Segment Start: Dataset excerpts

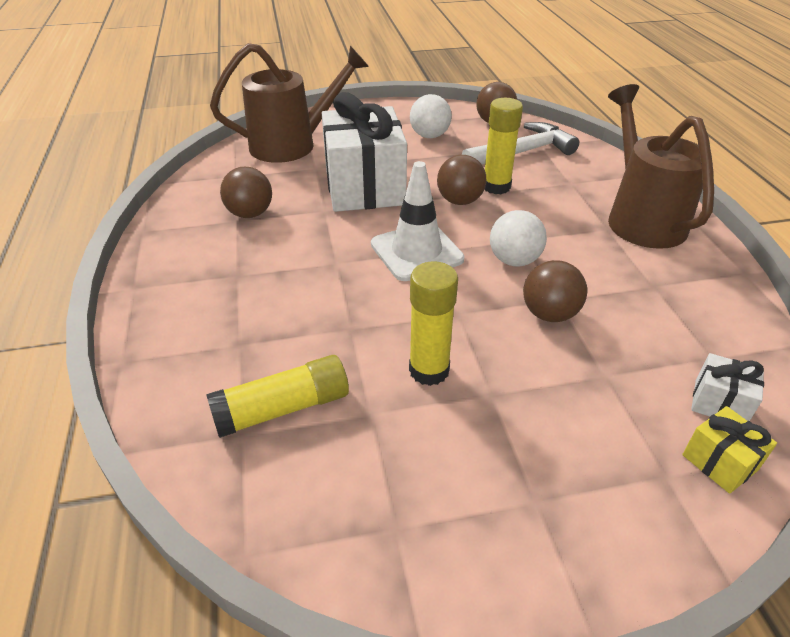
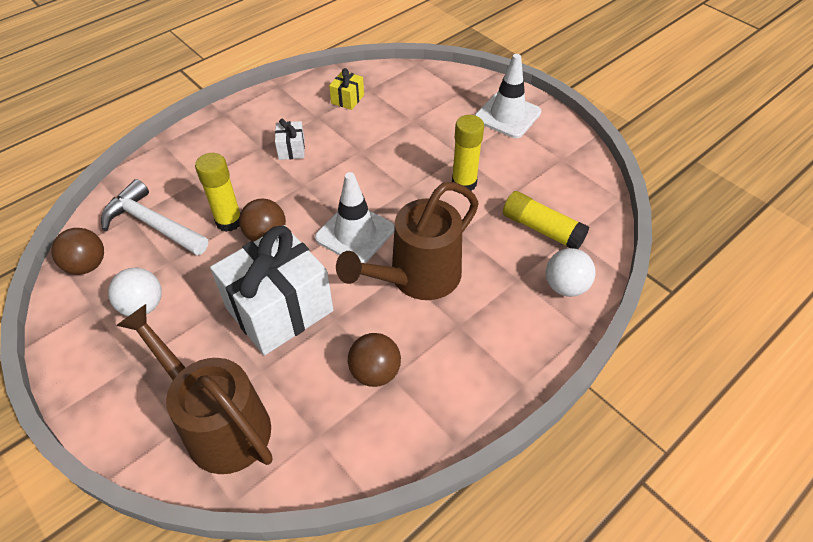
camera: 120 degrees left, 10 degrees up
(514, 260) = (331, 181): white ball -> white ball (565, 286)
(549, 314) = (377, 151): brown ball -> none
(562, 513) = (507, 115): none -> white traffic cone
(640, 217) = (235, 135): brown watering can -> brown watering can (416, 278)
(719, 403) = (401, 83): white gift -> white gift (291, 149)
(719, 462) = (439, 79): yellow gift -> yellow gift (347, 99)

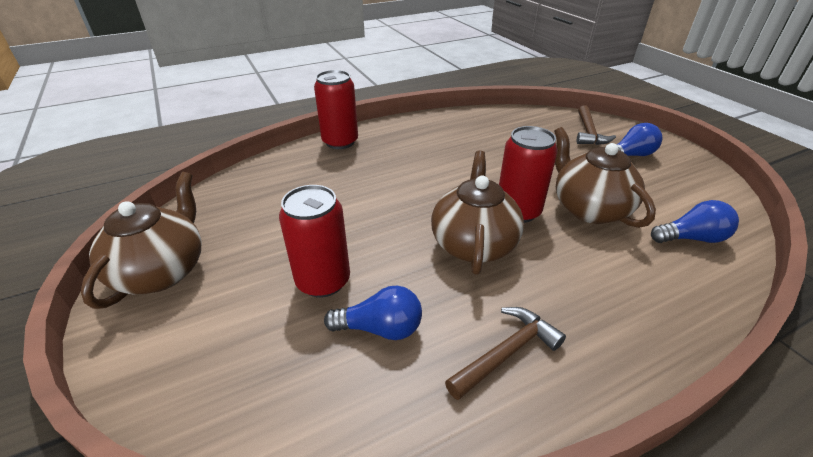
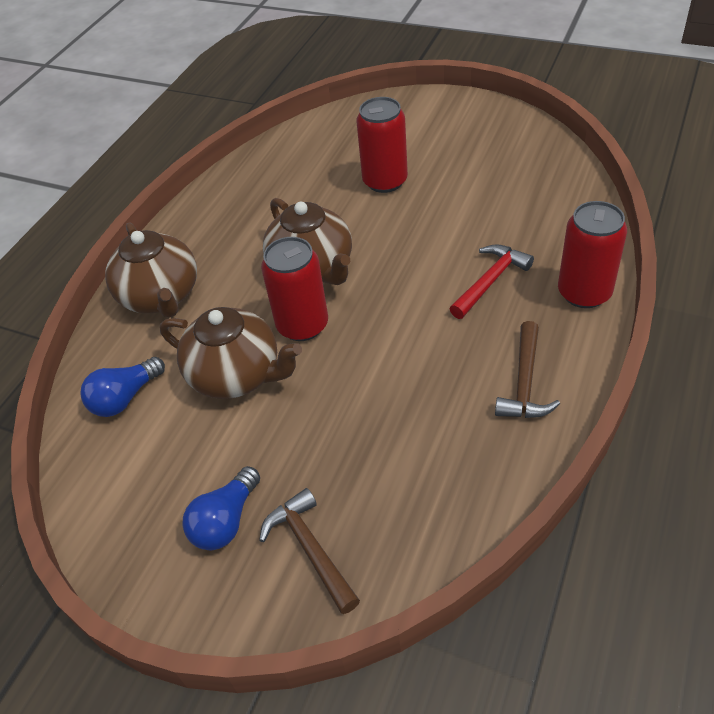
camera: 145 degrees right, 10 degrees up
(162, 271) = (489, 126): brown teapot -> brown teapot (161, 296)
(372, 170) = (490, 281): none -> red hammer
(380, 328) = (316, 183): blue light bulb -> none
(506, 352) = (232, 217): brown hammer -> brown hammer (524, 383)

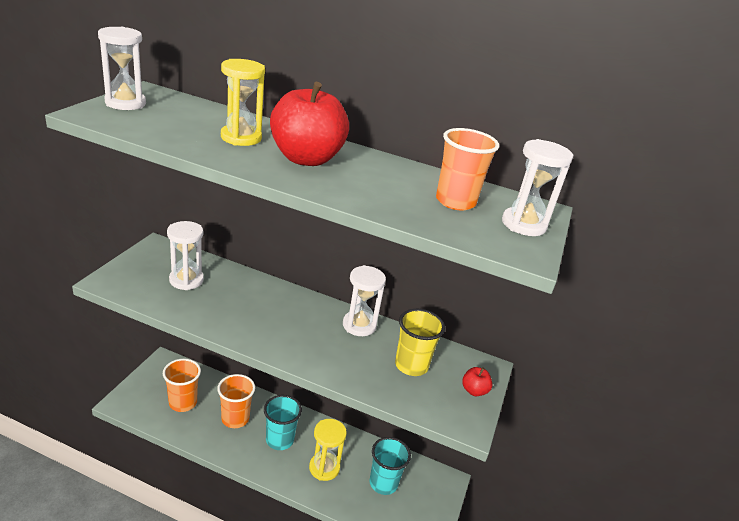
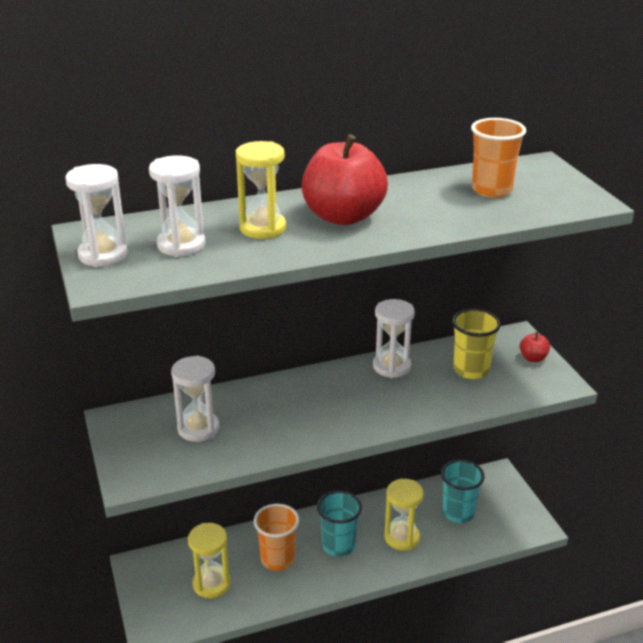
camera: 35 degrees left, 0 degrees up
(183, 403) = (211, 584): orange cup -> yellow hourglass
(523, 224) = (554, 182): white hourglass -> white hourglass (181, 245)

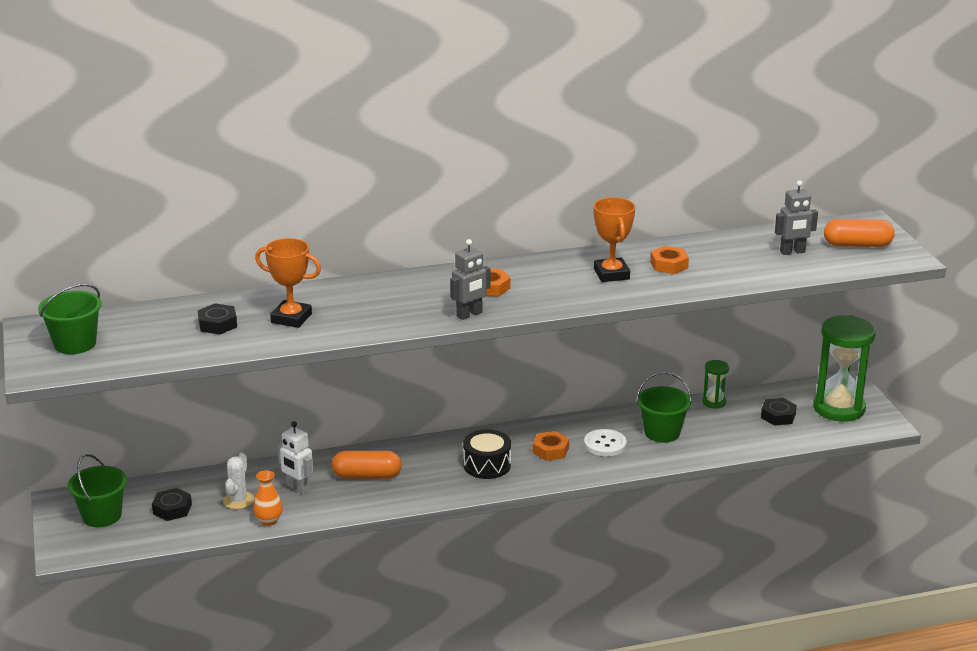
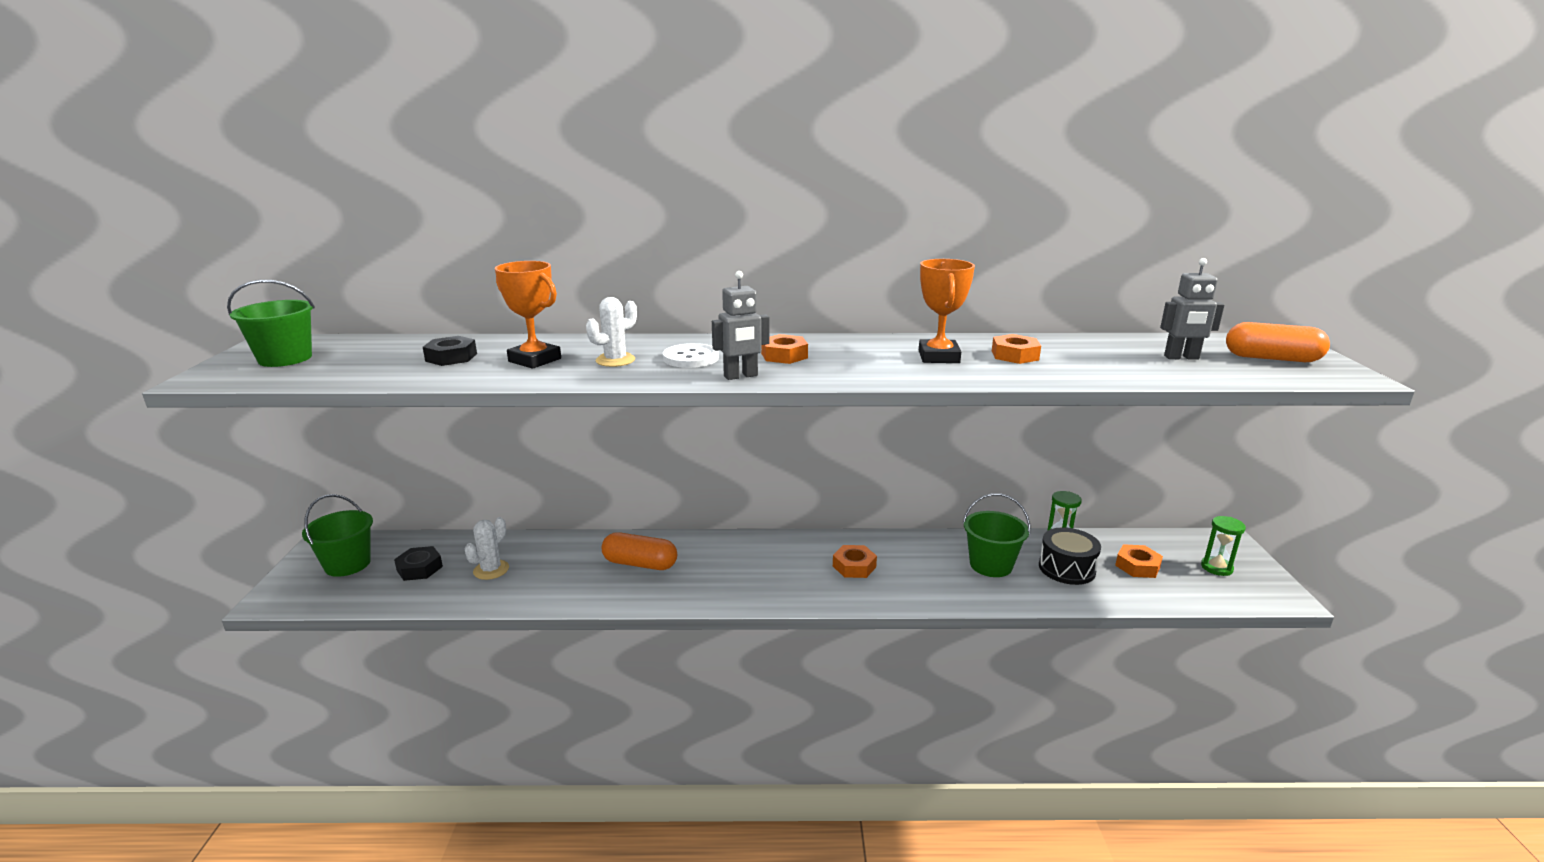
camera: 15 degrees right, 5 degrees down
(268, 521) = (503, 598): orange vase -> none
(298, 488) = (560, 566): white robot -> none
(358, 310) = (615, 360): none -> white cactus
(487, 465) = (775, 572): black drum -> black drum (1067, 568)
(605, 444) = (919, 569): white button -> white button (691, 358)
(778, 416) = (1137, 566): black nut -> orange nut
(839, 408) = (1216, 568): green hourglass -> green hourglass, size x0.46

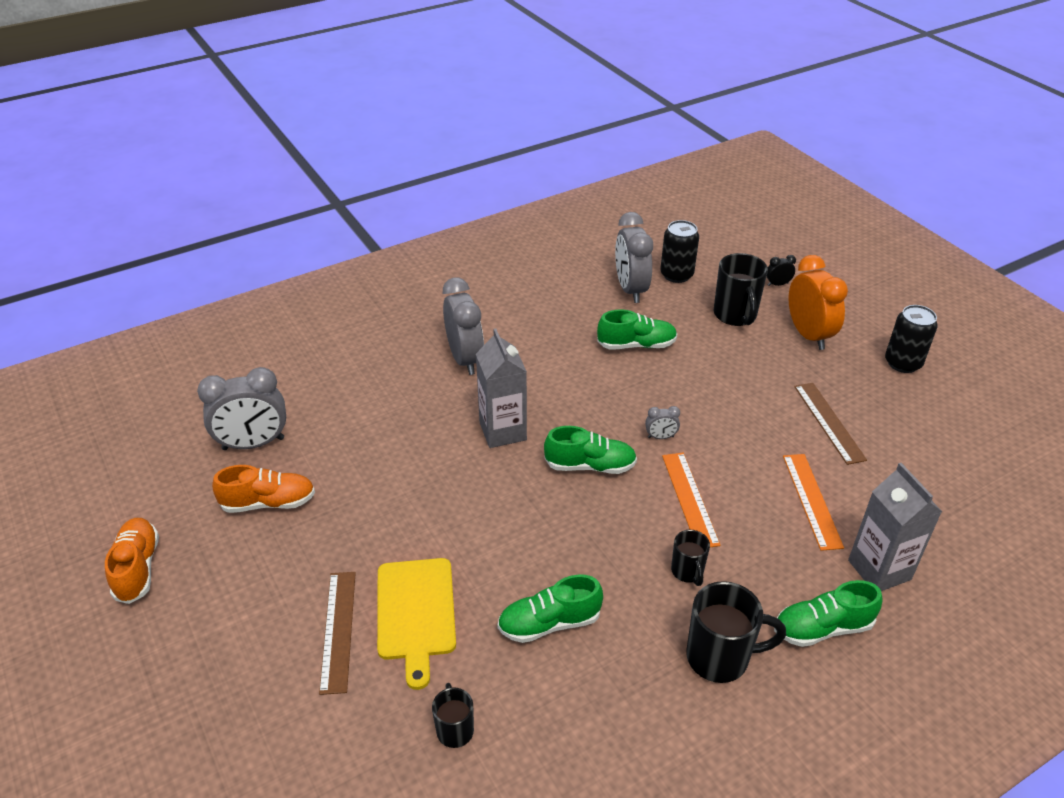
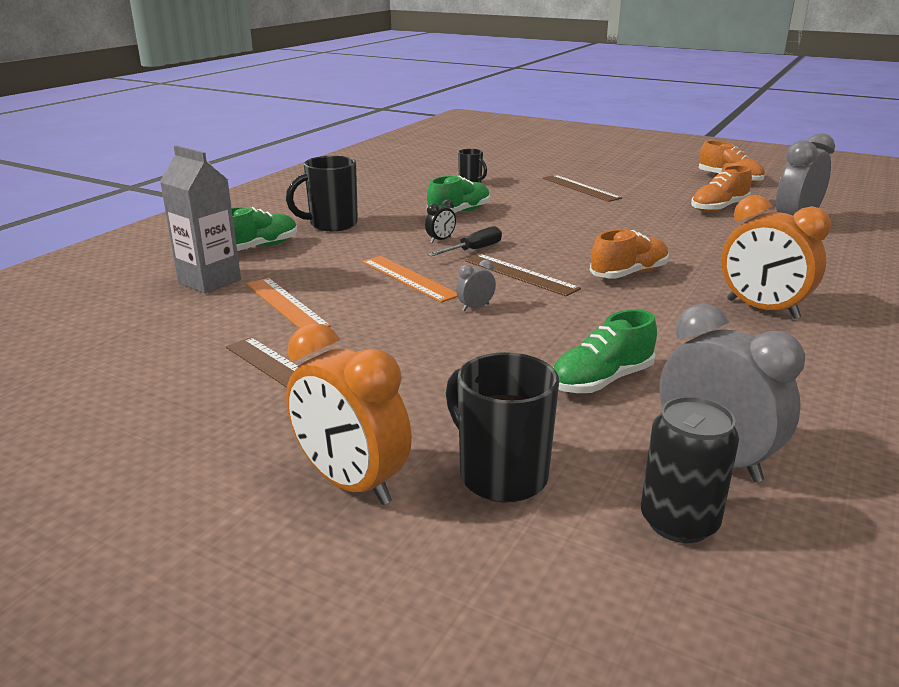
camera: 150 degrees right, 15 degrees down
(416, 613) = (547, 199): yellow cutting board -> none
(465, 359) = (762, 309): grey clock -> orange clock
(502, 431) = (629, 274): grey carton -> orange shoe
(590, 466) = (520, 274): green shoe -> brown ruler
(599, 524) = (473, 250): none -> black screwdriver
(687, 572) = (380, 247): black mug -> none
(777, 284) = (465, 582): black clock -> black clock (440, 240)
(903, 363) = (162, 488): black can -> none

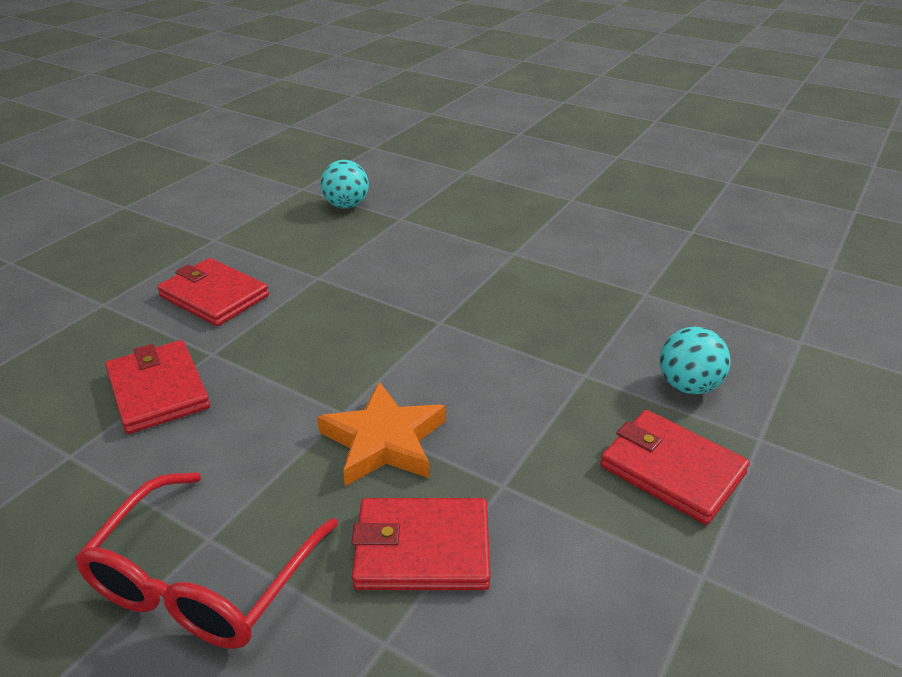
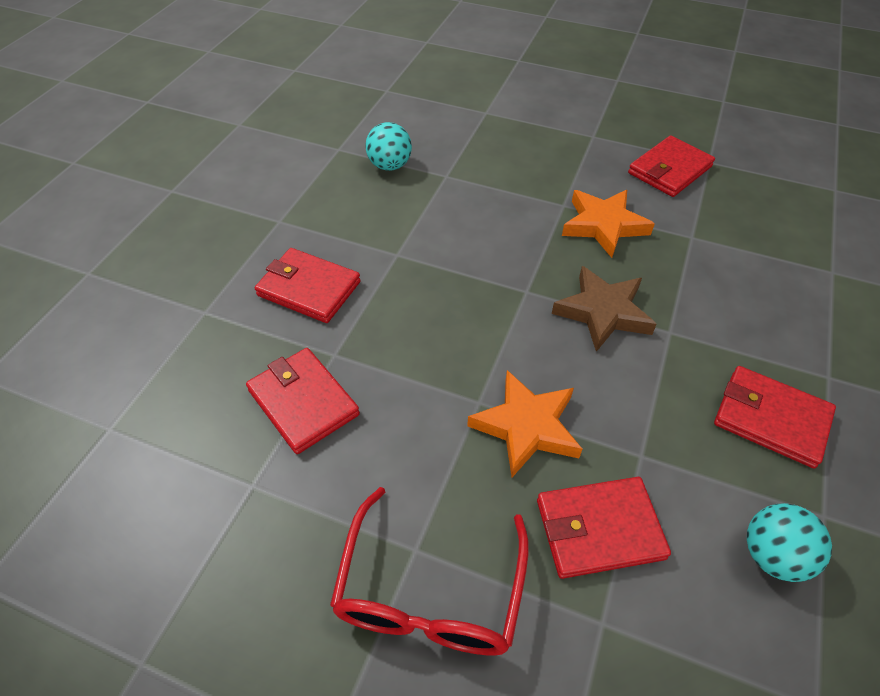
camera: 10 degrees left, 15 degrees up
(516, 349) = (603, 312): none -> brown star
(549, 274) = (603, 225): none -> orange star
(643, 234) = (669, 170): none -> red wallet
(688, 386) = (757, 331): turquoise ball -> turquoise ball (772, 555)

Segment End: Dataset excerpts

[Activity] I'd like every line with the string "down" copied from the listing.

[Output of the task]
camera: 15 degrees right, 5 degrees down
camera: 150 degrees right, 15 degrees down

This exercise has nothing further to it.